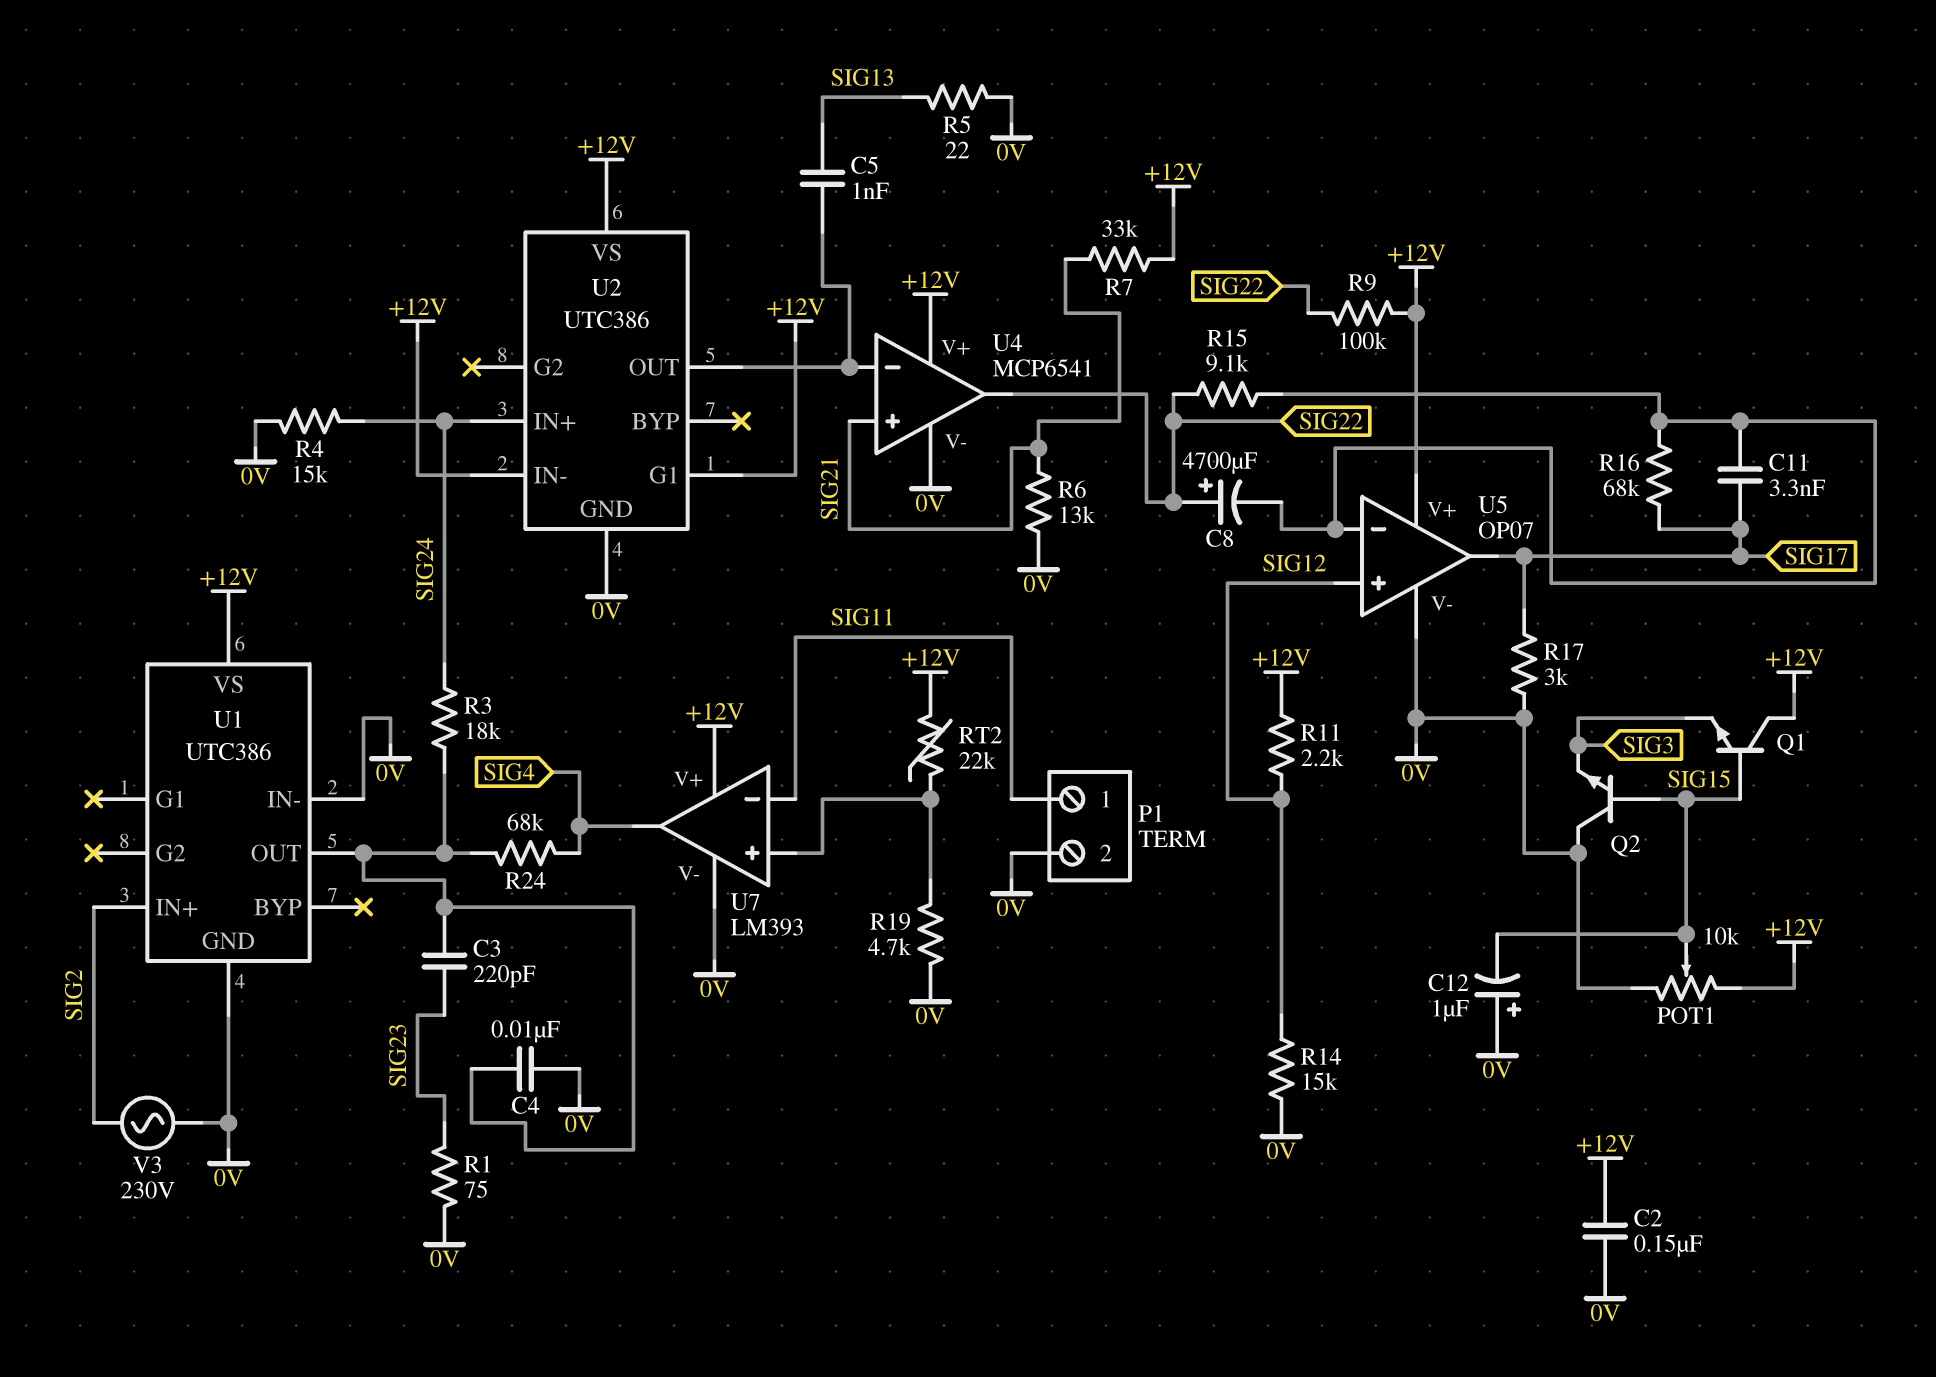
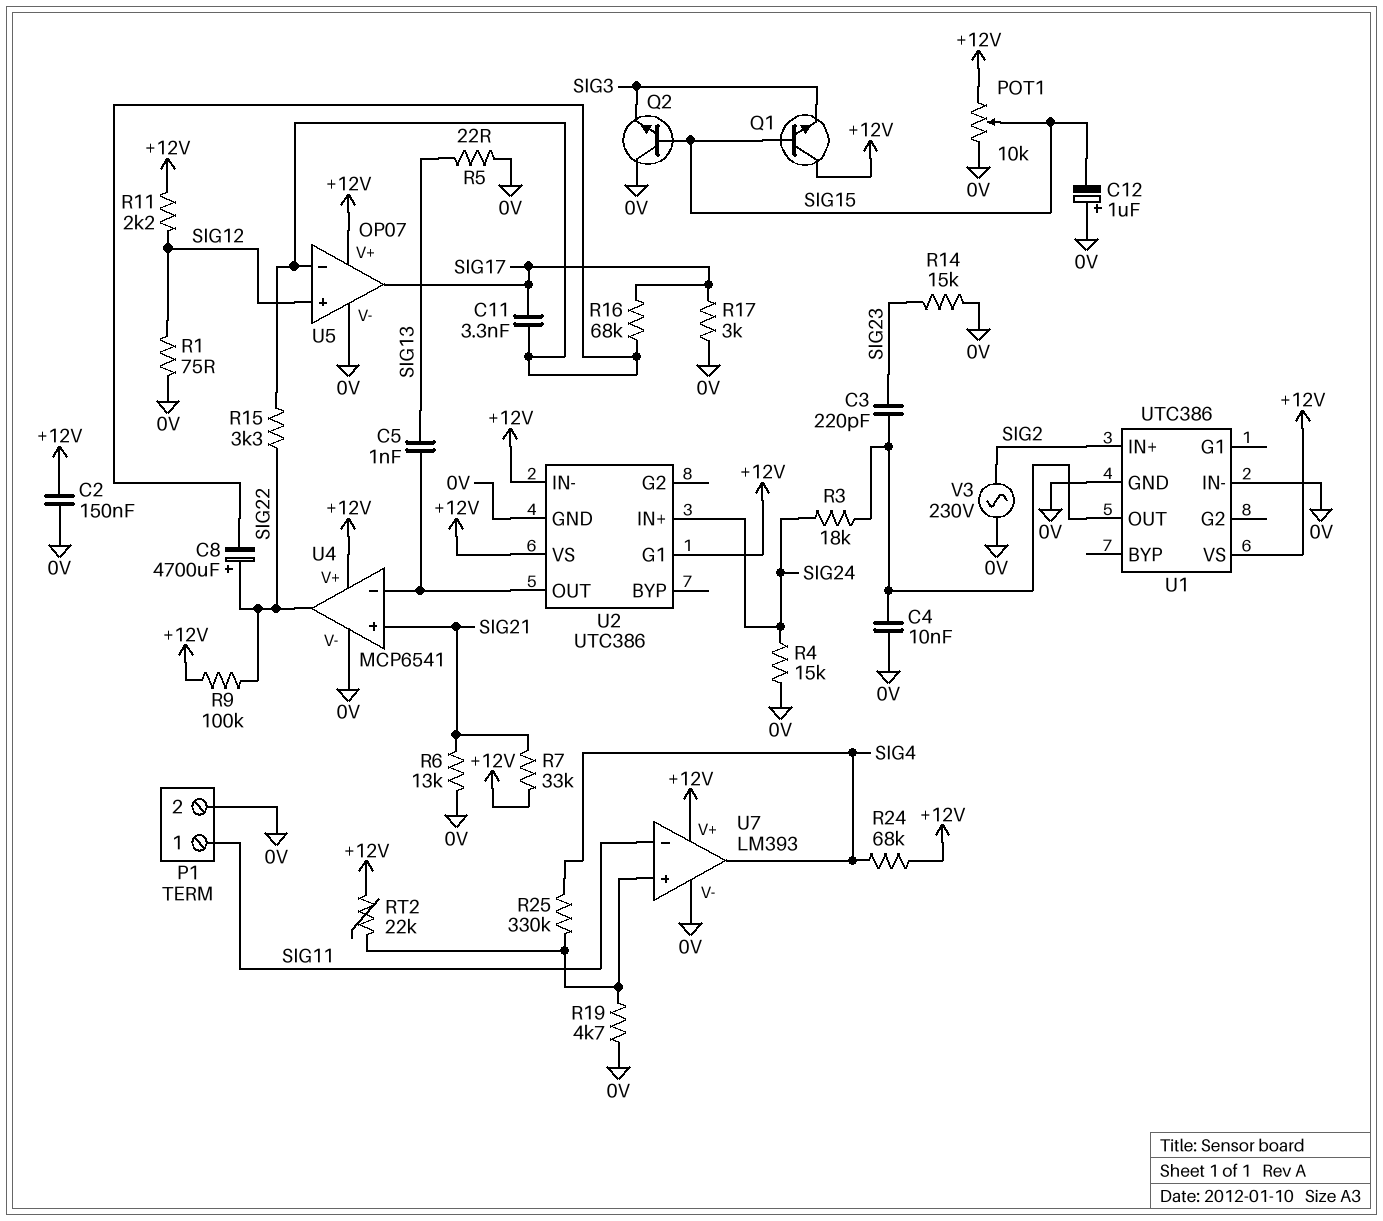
R1: 75 (0V, SIG23) -> 75 (0V, SIG12)
R14: 15k (0V, SIG12) -> 15k (0V, SIG23)
R15: 9.1k (SIG22, U5/in-) -> 3.3k (SIG22, U5/in-)
R24: 68k (SIG4, U1/OUT) -> 68k (+12V, SIG4)
R25: none -> 330k (SIG4, U7/in+)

+-------+

| What is required |
In the answer, the entries must appear exactly as above, without the images.

| Output for this task |
R1: 75 (0V, SIG23) -> 75 (0V, SIG12)
R14: 15k (0V, SIG12) -> 15k (0V, SIG23)
R15: 9.1k (SIG22, U5/in-) -> 3.3k (SIG22, U5/in-)
R24: 68k (SIG4, U1/OUT) -> 68k (+12V, SIG4)
R25: none -> 330k (SIG4, U7/in+)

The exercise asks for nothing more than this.